▸ **TASK ITEM**
Would you return the lines from the one that contains "RELAY3 pin GND: GND -> none" to the last line of the entries below, exactly and with nothing added?

....

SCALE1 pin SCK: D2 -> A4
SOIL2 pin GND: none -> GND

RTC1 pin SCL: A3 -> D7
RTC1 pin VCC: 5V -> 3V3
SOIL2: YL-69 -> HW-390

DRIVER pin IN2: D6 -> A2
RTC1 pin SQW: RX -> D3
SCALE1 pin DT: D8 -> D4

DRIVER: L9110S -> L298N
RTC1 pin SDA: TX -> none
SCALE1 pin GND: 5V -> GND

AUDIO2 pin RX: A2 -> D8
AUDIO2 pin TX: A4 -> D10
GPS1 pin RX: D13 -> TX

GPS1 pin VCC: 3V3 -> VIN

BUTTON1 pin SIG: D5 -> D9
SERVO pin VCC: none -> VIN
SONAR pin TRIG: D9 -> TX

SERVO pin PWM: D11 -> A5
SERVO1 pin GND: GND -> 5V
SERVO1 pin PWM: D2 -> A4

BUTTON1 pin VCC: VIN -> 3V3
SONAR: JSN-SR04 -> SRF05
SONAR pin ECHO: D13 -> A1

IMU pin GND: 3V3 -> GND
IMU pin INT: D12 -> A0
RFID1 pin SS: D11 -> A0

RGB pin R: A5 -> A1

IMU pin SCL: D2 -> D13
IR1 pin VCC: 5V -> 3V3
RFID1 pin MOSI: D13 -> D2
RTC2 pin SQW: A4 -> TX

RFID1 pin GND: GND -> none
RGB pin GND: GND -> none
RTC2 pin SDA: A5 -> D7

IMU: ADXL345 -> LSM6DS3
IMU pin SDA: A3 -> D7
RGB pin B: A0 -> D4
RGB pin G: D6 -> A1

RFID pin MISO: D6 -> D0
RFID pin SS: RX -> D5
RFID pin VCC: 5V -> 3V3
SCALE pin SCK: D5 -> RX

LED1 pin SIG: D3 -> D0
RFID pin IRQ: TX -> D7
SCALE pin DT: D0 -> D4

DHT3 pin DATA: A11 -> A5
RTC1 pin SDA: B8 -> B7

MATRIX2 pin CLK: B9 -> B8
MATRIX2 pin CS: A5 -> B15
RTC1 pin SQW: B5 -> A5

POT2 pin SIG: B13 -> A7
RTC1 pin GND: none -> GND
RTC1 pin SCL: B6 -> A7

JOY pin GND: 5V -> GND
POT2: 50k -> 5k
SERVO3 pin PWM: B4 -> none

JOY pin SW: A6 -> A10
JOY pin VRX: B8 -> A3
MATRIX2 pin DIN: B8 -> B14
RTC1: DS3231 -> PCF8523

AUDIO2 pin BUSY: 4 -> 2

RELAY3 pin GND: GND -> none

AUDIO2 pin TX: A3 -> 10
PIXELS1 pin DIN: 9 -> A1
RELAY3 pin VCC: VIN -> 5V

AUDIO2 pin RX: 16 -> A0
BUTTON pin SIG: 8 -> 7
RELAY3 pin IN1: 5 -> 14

....

▸ **TASK RESPONSE**
RELAY3 pin GND: GND -> none

AUDIO2 pin TX: A3 -> 10
PIXELS1 pin DIN: 9 -> A1
RELAY3 pin VCC: VIN -> 5V

AUDIO2 pin RX: 16 -> A0
BUTTON pin SIG: 8 -> 7
RELAY3 pin IN1: 5 -> 14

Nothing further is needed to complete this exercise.